- [Exercise] Copy word for word, please, the lines of the entries below running from the one containing "cyan circle: (299, 364) -> (341, 532), moved" to the one containing "blue ellipse: (133, 166)", both ends included.

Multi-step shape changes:
####

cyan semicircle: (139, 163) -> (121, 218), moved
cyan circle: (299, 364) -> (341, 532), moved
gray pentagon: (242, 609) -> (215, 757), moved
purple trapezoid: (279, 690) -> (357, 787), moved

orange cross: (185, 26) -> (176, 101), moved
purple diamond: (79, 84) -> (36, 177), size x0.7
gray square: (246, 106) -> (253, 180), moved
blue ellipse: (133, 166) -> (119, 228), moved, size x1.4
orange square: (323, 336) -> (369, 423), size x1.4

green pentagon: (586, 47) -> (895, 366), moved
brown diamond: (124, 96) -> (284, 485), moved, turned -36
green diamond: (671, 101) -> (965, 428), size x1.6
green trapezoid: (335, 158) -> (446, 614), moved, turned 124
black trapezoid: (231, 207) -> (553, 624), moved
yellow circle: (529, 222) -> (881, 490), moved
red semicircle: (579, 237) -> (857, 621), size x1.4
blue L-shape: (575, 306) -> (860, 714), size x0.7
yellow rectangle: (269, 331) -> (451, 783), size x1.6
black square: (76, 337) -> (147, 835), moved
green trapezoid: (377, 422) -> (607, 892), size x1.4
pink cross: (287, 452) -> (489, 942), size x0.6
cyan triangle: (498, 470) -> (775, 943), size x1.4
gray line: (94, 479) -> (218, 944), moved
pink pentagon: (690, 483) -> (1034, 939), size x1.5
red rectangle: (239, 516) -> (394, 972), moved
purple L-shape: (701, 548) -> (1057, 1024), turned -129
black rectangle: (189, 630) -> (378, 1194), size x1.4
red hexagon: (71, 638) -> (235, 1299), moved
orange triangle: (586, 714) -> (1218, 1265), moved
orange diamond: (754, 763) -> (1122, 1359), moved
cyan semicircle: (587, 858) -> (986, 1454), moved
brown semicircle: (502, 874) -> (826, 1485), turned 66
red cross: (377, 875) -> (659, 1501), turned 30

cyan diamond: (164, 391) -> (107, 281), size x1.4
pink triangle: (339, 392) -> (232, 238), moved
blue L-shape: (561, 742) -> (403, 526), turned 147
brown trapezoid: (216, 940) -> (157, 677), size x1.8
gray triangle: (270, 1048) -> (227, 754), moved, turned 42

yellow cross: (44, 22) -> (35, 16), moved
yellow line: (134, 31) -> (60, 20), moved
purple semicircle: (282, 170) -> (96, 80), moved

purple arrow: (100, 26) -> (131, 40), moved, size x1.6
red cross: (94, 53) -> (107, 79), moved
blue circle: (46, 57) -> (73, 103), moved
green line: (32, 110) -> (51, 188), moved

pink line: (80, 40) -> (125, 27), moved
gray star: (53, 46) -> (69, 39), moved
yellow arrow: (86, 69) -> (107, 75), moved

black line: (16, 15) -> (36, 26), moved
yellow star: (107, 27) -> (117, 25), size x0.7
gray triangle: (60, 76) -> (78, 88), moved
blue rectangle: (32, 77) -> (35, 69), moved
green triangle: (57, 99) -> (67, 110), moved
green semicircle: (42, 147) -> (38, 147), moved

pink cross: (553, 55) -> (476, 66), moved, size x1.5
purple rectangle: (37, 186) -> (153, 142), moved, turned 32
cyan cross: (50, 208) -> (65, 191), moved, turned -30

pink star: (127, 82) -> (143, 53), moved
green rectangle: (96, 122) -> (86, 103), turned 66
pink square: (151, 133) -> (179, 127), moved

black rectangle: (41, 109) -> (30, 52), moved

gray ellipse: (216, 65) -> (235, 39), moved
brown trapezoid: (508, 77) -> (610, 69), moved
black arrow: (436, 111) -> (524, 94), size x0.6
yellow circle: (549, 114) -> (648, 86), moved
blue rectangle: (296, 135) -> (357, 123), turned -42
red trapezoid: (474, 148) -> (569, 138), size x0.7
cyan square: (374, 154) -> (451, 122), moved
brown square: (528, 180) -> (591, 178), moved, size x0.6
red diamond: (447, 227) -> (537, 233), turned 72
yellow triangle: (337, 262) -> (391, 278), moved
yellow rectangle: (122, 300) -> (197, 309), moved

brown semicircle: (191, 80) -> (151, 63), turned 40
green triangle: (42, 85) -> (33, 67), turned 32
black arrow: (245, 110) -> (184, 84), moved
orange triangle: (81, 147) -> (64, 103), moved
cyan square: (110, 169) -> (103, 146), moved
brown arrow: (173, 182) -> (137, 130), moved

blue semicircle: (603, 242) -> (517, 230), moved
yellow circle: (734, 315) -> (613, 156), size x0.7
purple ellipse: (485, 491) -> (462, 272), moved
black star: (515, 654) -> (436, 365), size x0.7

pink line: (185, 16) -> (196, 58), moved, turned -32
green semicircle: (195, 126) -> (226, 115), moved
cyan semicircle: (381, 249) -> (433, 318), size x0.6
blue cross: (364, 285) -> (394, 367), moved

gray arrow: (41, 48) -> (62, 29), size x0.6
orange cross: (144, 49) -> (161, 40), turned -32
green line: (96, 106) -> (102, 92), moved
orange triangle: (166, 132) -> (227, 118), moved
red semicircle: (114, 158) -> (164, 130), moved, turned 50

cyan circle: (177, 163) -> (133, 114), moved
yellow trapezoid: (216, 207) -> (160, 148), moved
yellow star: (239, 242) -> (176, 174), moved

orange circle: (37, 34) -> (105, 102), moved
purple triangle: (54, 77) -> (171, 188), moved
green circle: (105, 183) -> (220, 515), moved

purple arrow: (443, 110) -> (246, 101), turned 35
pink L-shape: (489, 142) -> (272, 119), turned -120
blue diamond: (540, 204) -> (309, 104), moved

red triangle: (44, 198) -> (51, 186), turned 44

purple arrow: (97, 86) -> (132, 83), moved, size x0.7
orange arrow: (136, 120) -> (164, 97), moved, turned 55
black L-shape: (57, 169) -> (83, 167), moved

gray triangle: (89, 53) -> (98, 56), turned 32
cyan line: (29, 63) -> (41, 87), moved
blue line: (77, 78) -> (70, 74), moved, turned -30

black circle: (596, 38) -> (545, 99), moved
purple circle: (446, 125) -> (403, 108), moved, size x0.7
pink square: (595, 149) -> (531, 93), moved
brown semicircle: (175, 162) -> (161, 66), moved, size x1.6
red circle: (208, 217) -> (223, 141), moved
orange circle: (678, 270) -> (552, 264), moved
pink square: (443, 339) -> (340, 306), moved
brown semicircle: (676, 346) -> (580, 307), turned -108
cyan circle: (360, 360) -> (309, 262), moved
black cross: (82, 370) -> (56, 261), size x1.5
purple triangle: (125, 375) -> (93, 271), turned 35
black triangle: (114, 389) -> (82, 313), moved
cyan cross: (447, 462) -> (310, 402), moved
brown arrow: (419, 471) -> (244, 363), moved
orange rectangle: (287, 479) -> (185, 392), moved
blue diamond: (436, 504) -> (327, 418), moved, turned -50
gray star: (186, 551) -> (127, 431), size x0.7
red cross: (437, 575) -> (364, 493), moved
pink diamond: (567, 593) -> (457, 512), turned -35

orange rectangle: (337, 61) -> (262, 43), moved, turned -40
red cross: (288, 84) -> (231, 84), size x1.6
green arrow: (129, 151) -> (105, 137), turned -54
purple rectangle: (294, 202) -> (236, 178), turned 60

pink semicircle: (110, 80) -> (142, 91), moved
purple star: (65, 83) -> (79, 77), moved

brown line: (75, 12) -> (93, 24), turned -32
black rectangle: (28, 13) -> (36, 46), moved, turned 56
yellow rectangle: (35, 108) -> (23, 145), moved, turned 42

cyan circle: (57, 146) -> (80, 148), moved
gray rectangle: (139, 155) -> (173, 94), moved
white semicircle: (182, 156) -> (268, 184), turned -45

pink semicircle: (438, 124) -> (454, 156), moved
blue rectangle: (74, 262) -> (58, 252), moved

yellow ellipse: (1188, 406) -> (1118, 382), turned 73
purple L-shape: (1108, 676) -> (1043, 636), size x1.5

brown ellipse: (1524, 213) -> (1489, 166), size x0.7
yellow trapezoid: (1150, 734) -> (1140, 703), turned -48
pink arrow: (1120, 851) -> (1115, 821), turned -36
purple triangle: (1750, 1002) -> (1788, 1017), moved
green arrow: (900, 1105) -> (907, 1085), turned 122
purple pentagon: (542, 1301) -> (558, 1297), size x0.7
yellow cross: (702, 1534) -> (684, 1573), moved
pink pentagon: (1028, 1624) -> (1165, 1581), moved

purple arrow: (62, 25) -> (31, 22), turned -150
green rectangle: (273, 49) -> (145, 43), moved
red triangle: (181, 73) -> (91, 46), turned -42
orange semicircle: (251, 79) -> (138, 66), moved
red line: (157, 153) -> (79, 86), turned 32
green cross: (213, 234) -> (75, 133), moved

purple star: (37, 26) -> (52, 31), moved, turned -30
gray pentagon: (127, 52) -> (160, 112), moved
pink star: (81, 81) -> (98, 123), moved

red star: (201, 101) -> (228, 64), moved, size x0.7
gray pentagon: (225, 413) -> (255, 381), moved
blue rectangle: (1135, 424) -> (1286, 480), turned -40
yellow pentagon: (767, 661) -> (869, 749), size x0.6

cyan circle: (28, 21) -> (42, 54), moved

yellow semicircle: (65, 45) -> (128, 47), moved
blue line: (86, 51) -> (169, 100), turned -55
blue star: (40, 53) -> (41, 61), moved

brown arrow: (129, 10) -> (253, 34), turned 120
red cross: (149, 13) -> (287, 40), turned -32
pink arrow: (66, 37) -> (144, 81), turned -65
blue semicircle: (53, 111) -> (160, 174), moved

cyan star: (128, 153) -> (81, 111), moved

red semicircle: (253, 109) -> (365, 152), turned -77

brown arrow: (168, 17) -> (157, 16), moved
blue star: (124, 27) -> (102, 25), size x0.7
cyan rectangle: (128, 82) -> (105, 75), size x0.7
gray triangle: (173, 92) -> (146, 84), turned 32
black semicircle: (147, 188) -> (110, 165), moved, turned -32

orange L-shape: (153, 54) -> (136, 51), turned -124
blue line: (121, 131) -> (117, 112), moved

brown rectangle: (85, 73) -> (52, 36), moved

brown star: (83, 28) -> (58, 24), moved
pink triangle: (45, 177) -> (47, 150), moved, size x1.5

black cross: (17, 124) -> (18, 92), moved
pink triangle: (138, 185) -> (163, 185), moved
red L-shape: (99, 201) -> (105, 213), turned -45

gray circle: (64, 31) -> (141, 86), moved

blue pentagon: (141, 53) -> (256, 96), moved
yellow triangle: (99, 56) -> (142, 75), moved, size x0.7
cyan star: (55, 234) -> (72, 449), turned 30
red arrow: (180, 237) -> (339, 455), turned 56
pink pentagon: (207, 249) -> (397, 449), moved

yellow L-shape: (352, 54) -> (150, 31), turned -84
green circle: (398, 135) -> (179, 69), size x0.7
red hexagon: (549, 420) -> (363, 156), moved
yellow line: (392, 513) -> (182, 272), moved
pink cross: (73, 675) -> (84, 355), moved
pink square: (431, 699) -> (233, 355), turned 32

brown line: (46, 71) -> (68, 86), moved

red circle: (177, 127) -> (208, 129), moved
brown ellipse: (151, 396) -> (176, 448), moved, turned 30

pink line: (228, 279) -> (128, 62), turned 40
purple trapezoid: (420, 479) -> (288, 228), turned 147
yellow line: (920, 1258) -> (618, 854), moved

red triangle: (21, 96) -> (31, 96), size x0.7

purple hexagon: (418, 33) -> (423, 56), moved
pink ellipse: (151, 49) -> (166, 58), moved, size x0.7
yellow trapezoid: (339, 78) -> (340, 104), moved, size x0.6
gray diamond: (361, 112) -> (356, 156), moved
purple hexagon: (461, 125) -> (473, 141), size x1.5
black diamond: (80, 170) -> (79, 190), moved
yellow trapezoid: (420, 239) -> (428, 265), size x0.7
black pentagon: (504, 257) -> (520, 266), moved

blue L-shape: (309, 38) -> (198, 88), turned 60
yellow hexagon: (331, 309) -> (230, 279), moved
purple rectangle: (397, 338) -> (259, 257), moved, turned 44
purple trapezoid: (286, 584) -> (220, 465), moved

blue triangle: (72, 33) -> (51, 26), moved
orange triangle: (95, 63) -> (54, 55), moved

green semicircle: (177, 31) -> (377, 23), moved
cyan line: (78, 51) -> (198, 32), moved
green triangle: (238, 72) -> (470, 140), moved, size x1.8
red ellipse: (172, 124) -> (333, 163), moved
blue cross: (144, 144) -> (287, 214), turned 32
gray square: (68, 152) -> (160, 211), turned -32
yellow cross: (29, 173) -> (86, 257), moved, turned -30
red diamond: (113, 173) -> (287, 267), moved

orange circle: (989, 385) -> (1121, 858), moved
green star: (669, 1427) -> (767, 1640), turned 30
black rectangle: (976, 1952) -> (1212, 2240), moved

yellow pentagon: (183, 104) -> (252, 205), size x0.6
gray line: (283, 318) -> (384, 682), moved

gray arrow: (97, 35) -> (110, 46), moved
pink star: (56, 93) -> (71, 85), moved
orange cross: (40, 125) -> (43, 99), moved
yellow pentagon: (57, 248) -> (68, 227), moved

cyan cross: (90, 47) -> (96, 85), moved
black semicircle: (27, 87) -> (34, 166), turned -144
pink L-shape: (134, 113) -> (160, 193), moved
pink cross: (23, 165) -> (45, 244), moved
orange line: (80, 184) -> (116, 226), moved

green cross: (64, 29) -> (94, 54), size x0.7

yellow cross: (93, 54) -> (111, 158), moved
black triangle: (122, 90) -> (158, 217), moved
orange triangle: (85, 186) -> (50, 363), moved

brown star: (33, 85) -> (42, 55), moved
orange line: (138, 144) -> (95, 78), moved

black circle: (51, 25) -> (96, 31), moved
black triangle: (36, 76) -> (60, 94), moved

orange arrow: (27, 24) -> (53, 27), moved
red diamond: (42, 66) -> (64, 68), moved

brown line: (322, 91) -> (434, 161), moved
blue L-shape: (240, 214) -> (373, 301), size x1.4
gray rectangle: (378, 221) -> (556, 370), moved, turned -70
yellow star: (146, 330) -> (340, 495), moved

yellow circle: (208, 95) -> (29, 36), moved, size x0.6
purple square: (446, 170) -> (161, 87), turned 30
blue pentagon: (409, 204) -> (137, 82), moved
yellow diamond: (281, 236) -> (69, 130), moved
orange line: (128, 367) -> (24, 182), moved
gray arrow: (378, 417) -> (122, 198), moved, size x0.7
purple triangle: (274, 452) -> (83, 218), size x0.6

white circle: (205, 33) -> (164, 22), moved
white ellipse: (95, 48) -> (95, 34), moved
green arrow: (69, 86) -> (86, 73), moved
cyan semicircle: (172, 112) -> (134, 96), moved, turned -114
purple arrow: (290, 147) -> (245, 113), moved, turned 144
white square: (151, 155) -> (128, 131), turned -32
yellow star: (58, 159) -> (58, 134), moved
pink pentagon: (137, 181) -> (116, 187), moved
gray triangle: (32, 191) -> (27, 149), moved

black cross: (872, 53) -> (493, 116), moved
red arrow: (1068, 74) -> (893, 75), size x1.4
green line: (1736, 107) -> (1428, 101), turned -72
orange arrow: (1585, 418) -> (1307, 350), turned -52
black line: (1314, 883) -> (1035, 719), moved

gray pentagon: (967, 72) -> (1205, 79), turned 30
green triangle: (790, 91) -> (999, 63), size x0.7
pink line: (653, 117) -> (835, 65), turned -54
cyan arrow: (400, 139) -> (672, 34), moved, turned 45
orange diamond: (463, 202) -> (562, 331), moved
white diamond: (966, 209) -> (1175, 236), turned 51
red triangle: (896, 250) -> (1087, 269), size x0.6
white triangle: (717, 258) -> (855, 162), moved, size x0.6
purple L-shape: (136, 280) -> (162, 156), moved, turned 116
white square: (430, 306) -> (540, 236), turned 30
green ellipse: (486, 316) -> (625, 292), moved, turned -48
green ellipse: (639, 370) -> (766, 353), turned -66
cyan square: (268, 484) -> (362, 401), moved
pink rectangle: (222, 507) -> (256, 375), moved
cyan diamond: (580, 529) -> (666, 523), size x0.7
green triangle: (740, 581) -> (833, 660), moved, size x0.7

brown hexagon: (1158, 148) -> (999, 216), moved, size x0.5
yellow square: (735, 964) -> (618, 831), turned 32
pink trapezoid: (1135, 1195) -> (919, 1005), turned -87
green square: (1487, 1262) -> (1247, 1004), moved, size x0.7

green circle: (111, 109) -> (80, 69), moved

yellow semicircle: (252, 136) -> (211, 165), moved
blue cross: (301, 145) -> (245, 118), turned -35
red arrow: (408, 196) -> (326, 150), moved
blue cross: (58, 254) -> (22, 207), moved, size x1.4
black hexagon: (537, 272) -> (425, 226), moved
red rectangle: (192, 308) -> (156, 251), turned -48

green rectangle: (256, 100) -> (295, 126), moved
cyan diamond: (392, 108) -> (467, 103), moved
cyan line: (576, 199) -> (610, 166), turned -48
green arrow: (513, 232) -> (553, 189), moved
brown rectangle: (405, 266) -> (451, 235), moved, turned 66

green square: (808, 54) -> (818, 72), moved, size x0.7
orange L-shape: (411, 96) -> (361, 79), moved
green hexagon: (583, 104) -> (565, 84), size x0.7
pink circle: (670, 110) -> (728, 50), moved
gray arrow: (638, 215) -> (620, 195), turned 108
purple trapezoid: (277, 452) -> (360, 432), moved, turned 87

####

- [Written response]
cyan circle: (299, 364) -> (341, 532), moved
gray pentagon: (242, 609) -> (215, 757), moved
purple trapezoid: (279, 690) -> (357, 787), moved

orange cross: (185, 26) -> (176, 101), moved
purple diamond: (79, 84) -> (36, 177), size x0.7
gray square: (246, 106) -> (253, 180), moved
blue ellipse: (133, 166) -> (119, 228), moved, size x1.4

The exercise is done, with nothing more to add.